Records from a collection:
[Start of Attachment]

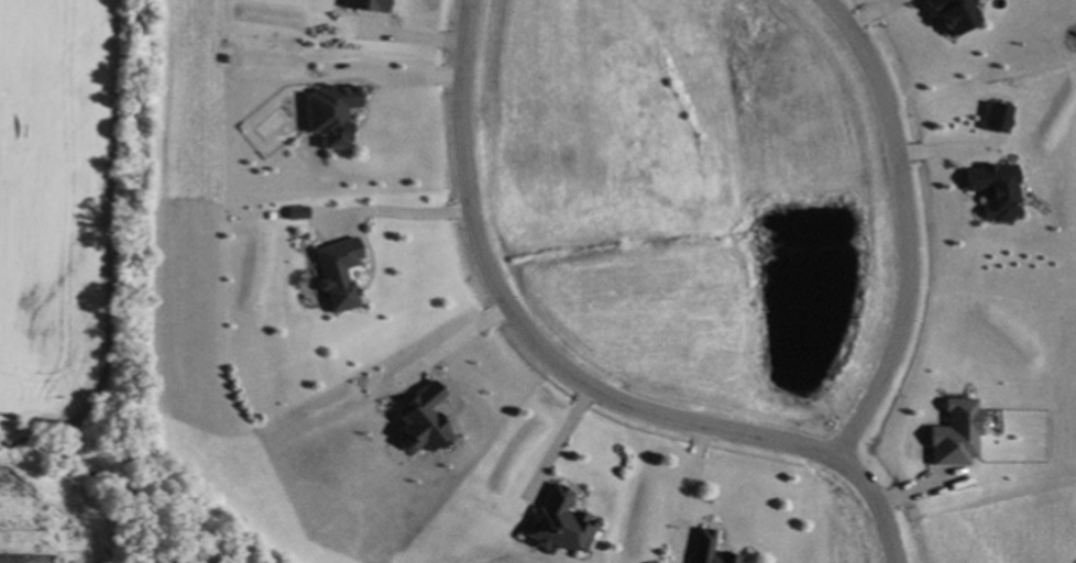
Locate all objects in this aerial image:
building: (364, 4)
building: (951, 13)
road: (401, 80)
building: (328, 113)
building: (996, 115)
building: (994, 189)
road: (393, 206)
building: (295, 211)
road: (907, 227)
crop: (50, 265)
building: (335, 271)
road: (525, 330)
road: (455, 336)
building: (420, 418)
building: (954, 432)
road: (556, 440)
road: (690, 483)
road: (877, 504)
building: (555, 521)
building: (706, 548)

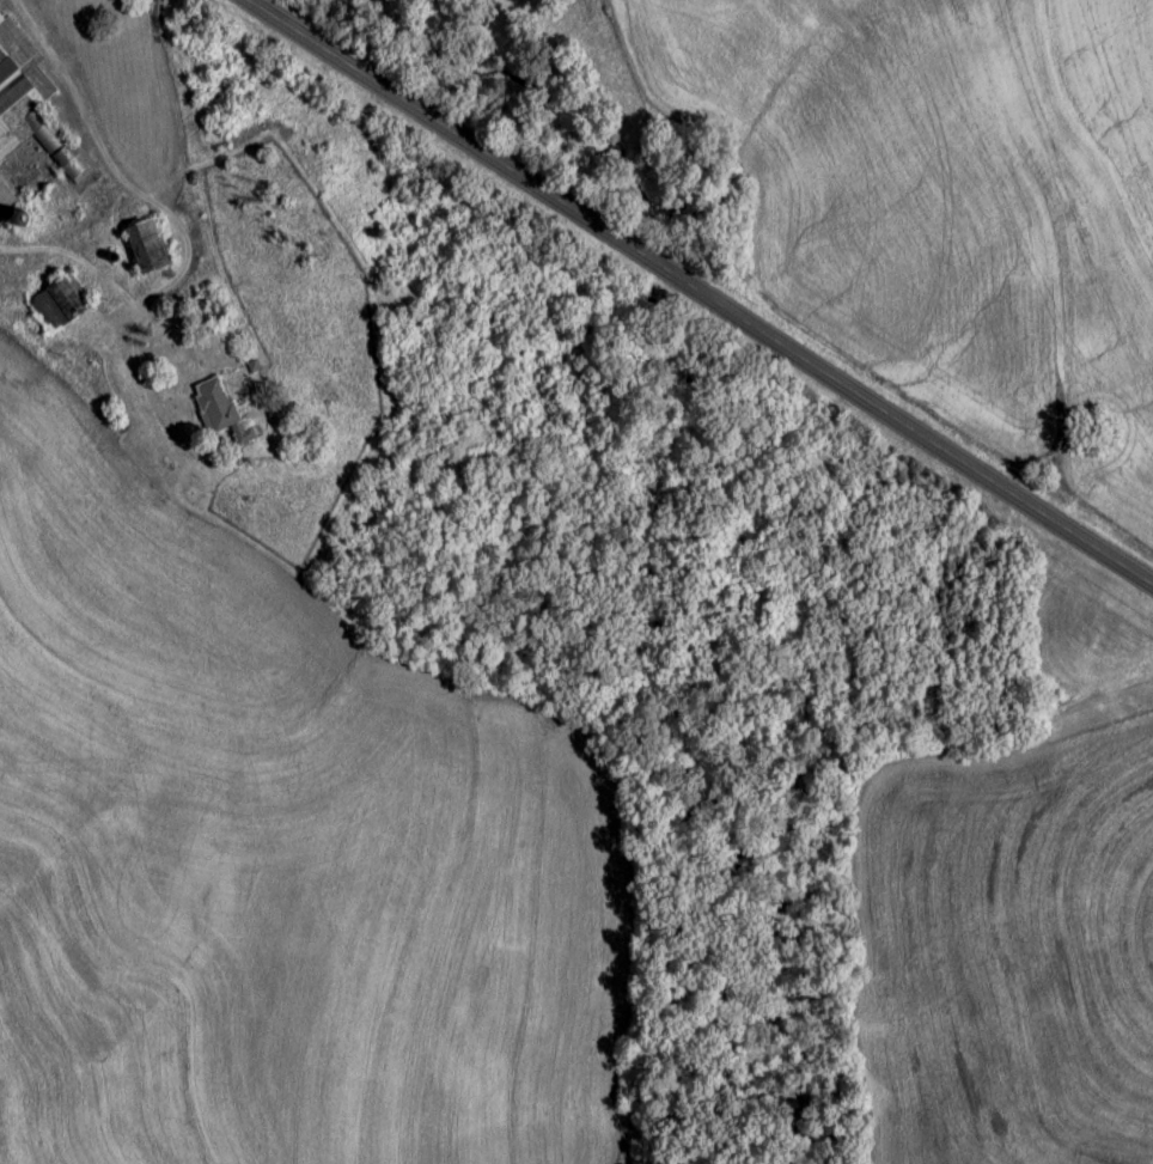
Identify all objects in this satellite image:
building: (30, 106)
road: (89, 121)
building: (5, 199)
road: (184, 210)
building: (145, 246)
road: (703, 285)
building: (60, 304)
building: (218, 412)

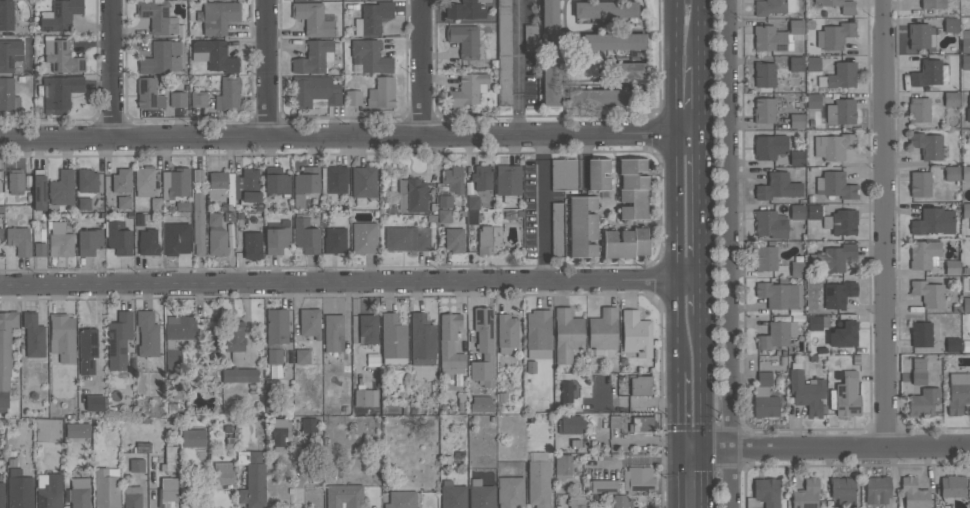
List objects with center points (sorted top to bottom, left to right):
building: (933, 4)
building: (839, 5)
building: (773, 6)
building: (466, 9)
building: (605, 9)
building: (6, 15)
building: (60, 15)
building: (158, 17)
building: (218, 17)
building: (372, 18)
building: (314, 19)
building: (951, 24)
building: (550, 25)
road: (702, 33)
building: (834, 35)
building: (778, 36)
building: (921, 36)
building: (530, 38)
building: (465, 40)
building: (614, 41)
building: (965, 41)
building: (504, 52)
building: (10, 54)
building: (61, 55)
building: (214, 55)
building: (369, 56)
building: (161, 57)
building: (314, 57)
building: (965, 61)
building: (796, 63)
building: (813, 63)
road: (421, 66)
road: (518, 66)
road: (265, 67)
road: (108, 68)
building: (630, 70)
building: (927, 73)
building: (764, 74)
building: (842, 74)
building: (550, 81)
building: (468, 89)
building: (60, 90)
building: (315, 92)
building: (148, 93)
building: (382, 93)
building: (8, 94)
building: (228, 94)
building: (352, 97)
building: (598, 97)
building: (178, 99)
building: (199, 99)
road: (702, 99)
building: (951, 99)
building: (813, 100)
building: (968, 109)
building: (764, 110)
building: (919, 110)
building: (841, 111)
building: (796, 121)
road: (350, 133)
building: (927, 145)
building: (769, 146)
building: (833, 146)
building: (797, 157)
building: (952, 173)
building: (965, 173)
building: (563, 174)
building: (598, 174)
building: (482, 177)
building: (334, 179)
building: (453, 179)
building: (122, 180)
building: (145, 180)
building: (15, 181)
building: (87, 181)
building: (276, 181)
building: (508, 182)
building: (175, 183)
building: (363, 183)
building: (305, 184)
building: (920, 184)
road: (678, 185)
building: (835, 185)
building: (0, 187)
building: (222, 187)
building: (247, 187)
building: (778, 187)
building: (62, 188)
building: (39, 189)
building: (632, 189)
building: (412, 194)
building: (444, 201)
building: (124, 202)
building: (84, 203)
building: (473, 203)
road: (703, 204)
road: (543, 205)
building: (183, 206)
building: (814, 211)
building: (797, 212)
building: (444, 216)
building: (472, 217)
building: (214, 219)
building: (933, 221)
building: (841, 222)
building: (198, 223)
building: (771, 224)
road: (881, 224)
building: (582, 227)
building: (557, 229)
building: (1, 235)
building: (277, 236)
building: (306, 236)
building: (364, 237)
building: (118, 238)
building: (176, 238)
building: (407, 238)
building: (19, 239)
building: (488, 239)
building: (60, 240)
building: (335, 240)
building: (454, 240)
building: (89, 241)
building: (217, 241)
building: (148, 242)
building: (625, 243)
building: (252, 245)
building: (40, 249)
road: (726, 254)
building: (924, 254)
building: (765, 258)
building: (832, 258)
building: (952, 267)
building: (797, 268)
road: (352, 280)
building: (928, 293)
building: (838, 294)
road: (704, 295)
building: (778, 295)
building: (817, 321)
building: (310, 322)
building: (276, 326)
building: (368, 328)
building: (603, 331)
building: (333, 332)
building: (147, 333)
building: (507, 333)
building: (233, 334)
building: (538, 334)
building: (567, 334)
building: (636, 334)
building: (777, 334)
building: (844, 334)
building: (921, 334)
building: (33, 335)
building: (62, 336)
building: (178, 339)
building: (393, 339)
building: (119, 340)
building: (422, 340)
building: (953, 344)
building: (450, 345)
building: (483, 347)
building: (87, 349)
building: (5, 354)
building: (274, 356)
building: (302, 356)
building: (918, 371)
building: (239, 375)
building: (764, 379)
building: (640, 386)
building: (807, 391)
building: (958, 393)
building: (566, 394)
building: (847, 394)
building: (365, 397)
building: (923, 401)
building: (764, 402)
building: (95, 403)
building: (481, 404)
road: (679, 411)
road: (704, 411)
building: (641, 423)
building: (570, 424)
building: (309, 426)
road: (805, 428)
building: (77, 430)
building: (279, 431)
building: (193, 438)
road: (638, 440)
road: (824, 448)
traffic signals: (704, 450)
traffic signals: (680, 451)
building: (170, 459)
building: (137, 465)
road: (837, 465)
building: (562, 466)
building: (224, 472)
building: (252, 479)
building: (538, 479)
building: (638, 479)
road: (679, 479)
building: (604, 486)
building: (952, 487)
building: (107, 488)
building: (19, 490)
building: (49, 490)
building: (878, 490)
building: (510, 491)
building: (843, 491)
building: (766, 492)
building: (80, 493)
building: (167, 493)
building: (914, 493)
building: (806, 494)
building: (2, 495)
building: (452, 495)
building: (481, 495)
building: (344, 496)
building: (133, 497)
building: (401, 499)
building: (620, 501)
building: (577, 502)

[End of Attachment]

What to do → Every line in the entries above that mentions the word "objects" must be shown.

Task solution →
Locate all objects in this aerial image:
Identify all objects in this satellite image:
List objects with center points (sorted top to bottom, left to right):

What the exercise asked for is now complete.